- Work required: Return, with both end lines included, exactly what the data below holds from the line with "yellow cross: (85, 134) -> (57, 55), moved" through the line with "orange arrow: (78, 145) -> (52, 101), moved", though not the pictures.

- The data:
BEGIN

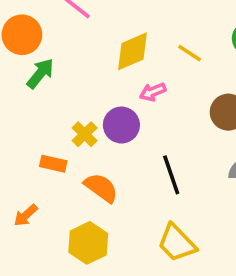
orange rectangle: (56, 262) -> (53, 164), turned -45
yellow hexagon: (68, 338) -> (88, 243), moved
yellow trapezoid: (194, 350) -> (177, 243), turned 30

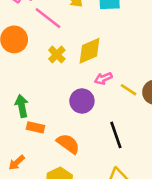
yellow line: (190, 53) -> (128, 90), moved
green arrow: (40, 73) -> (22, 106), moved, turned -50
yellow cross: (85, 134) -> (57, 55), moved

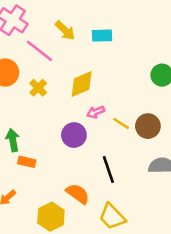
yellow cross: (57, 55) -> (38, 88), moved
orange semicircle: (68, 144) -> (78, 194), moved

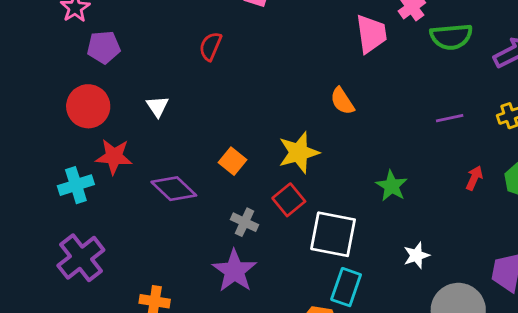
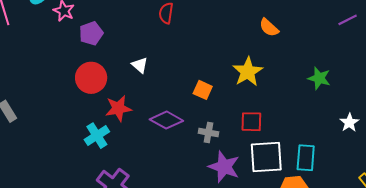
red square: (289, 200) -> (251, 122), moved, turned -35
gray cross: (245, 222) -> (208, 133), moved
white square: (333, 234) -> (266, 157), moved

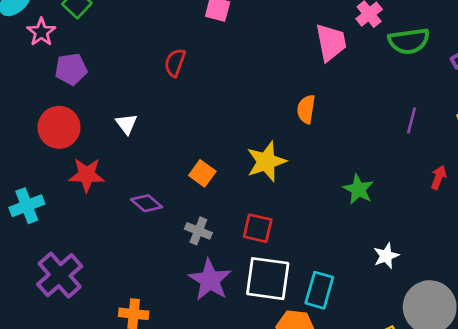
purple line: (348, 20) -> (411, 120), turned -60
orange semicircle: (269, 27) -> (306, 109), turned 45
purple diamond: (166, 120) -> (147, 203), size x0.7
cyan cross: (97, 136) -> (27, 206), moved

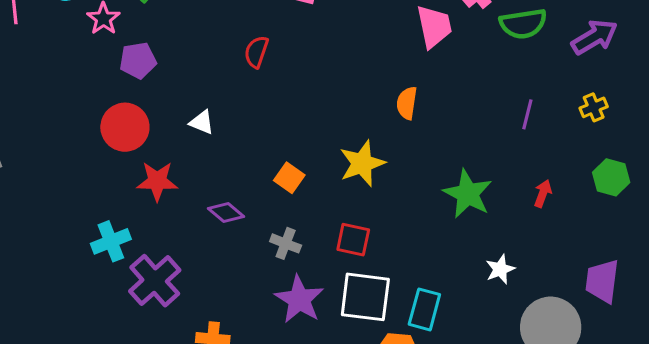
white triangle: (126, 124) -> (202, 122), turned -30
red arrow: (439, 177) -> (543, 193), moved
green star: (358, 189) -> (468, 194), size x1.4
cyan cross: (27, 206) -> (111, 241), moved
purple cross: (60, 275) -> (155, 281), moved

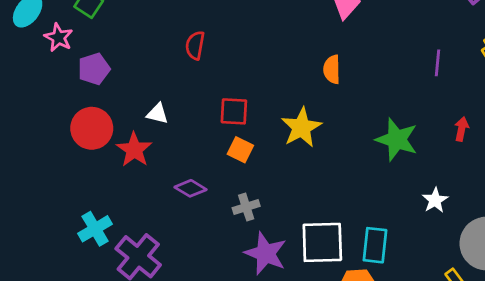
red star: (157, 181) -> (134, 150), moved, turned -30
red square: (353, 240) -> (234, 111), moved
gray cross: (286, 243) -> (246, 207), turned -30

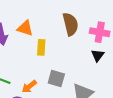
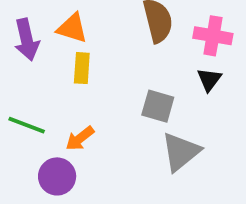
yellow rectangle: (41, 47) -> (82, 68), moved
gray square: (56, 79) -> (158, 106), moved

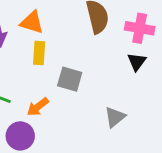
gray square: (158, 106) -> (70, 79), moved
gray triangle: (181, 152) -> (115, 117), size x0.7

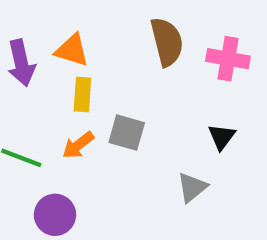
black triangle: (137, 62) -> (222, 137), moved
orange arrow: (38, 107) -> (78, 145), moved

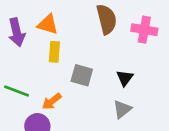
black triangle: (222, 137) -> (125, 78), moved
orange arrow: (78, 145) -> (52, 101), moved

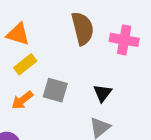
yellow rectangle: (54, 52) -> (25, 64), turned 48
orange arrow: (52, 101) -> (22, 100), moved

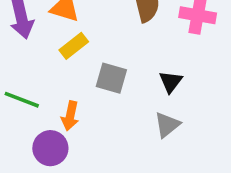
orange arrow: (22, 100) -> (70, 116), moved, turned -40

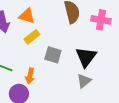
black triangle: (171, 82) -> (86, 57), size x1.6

END
BEGIN

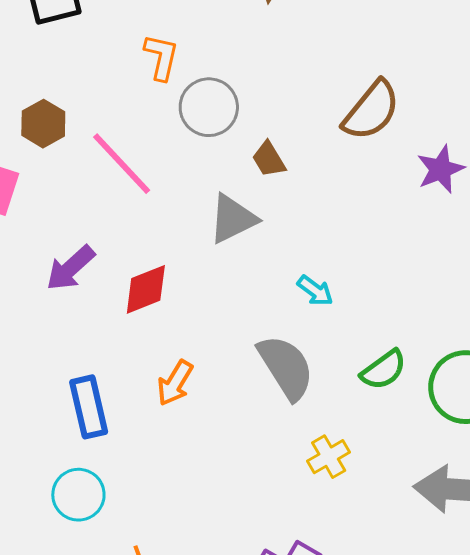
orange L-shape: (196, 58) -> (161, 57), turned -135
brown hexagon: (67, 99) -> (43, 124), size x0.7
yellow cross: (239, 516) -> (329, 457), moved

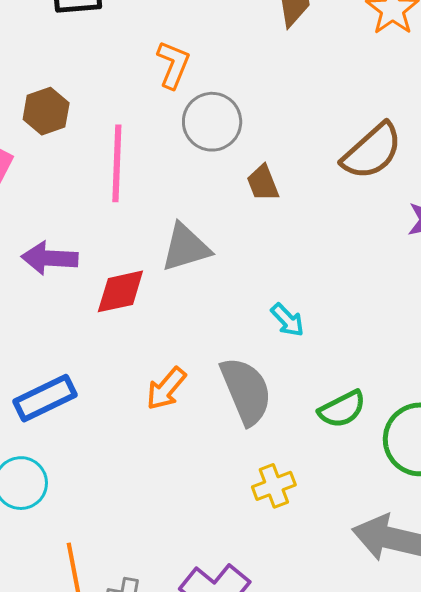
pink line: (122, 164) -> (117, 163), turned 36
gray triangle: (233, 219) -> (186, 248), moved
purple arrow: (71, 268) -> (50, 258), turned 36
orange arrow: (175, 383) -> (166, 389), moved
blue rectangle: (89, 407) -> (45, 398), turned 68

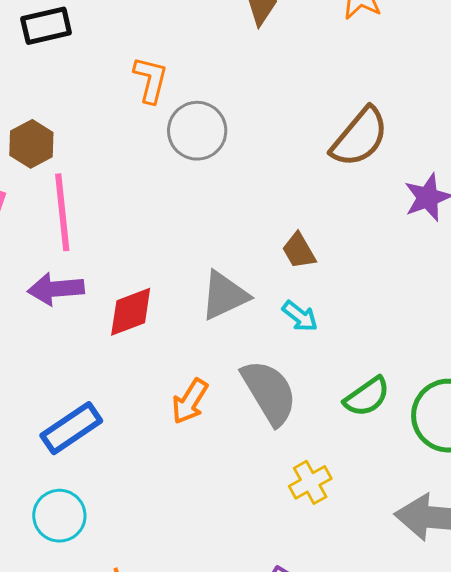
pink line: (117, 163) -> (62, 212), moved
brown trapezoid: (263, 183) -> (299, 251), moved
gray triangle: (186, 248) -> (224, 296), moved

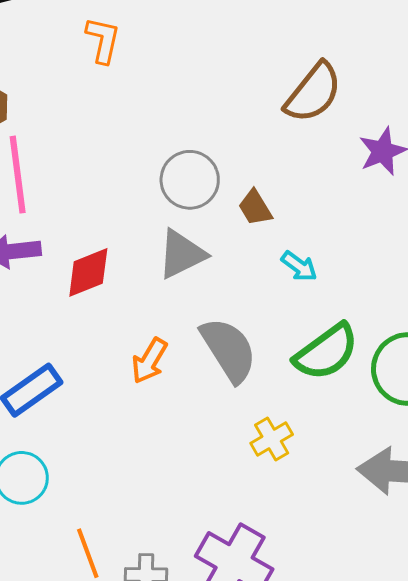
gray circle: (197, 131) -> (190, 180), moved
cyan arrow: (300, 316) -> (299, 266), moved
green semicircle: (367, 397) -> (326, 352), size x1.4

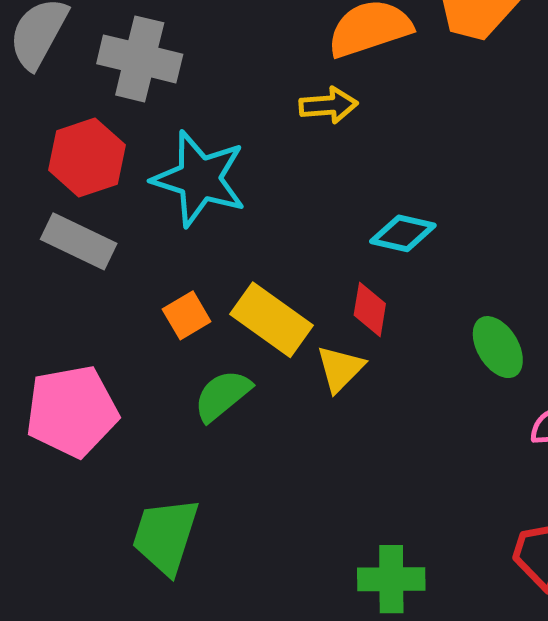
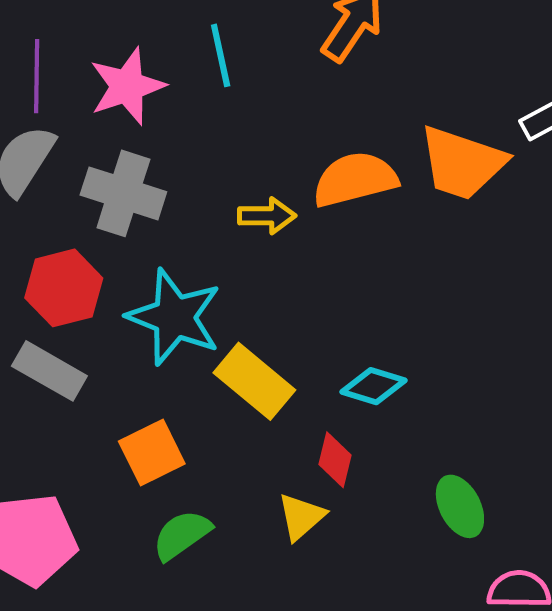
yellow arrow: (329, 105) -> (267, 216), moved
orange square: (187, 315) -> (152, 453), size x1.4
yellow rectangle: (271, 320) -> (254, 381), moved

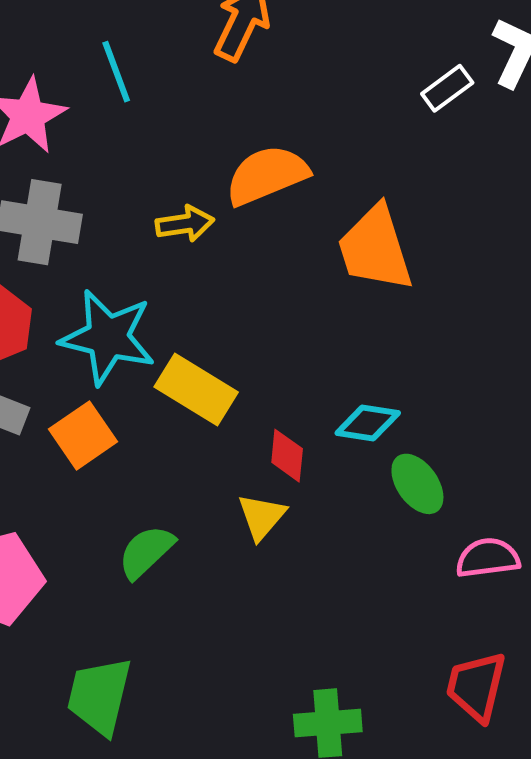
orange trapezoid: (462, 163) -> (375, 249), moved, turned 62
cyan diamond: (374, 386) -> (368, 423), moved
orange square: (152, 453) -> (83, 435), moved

END

- Response for this exercise:
yellow cross: (85, 134) -> (57, 55), moved

yellow cross: (57, 55) -> (38, 88), moved
orange semicircle: (68, 144) -> (78, 194), moved

red square: (289, 200) -> (251, 122), moved, turned -35
gray cross: (245, 222) -> (208, 133), moved
white square: (333, 234) -> (266, 157), moved

purple line: (348, 20) -> (411, 120), turned -60
orange semicircle: (269, 27) -> (306, 109), turned 45
purple diamond: (166, 120) -> (147, 203), size x0.7
cyan cross: (97, 136) -> (27, 206), moved

white triangle: (126, 124) -> (202, 122), turned -30
red arrow: (439, 177) -> (543, 193), moved
green star: (358, 189) -> (468, 194), size x1.4
cyan cross: (27, 206) -> (111, 241), moved
purple cross: (60, 275) -> (155, 281), moved

red star: (157, 181) -> (134, 150), moved, turned -30
red square: (353, 240) -> (234, 111), moved
gray cross: (286, 243) -> (246, 207), turned -30

yellow rectangle: (41, 47) -> (82, 68), moved
gray square: (56, 79) -> (158, 106), moved

gray square: (158, 106) -> (70, 79), moved
gray triangle: (181, 152) -> (115, 117), size x0.7

black triangle: (137, 62) -> (222, 137), moved
orange arrow: (38, 107) -> (78, 145), moved

black triangle: (222, 137) -> (125, 78), moved
orange arrow: (78, 145) -> (52, 101), moved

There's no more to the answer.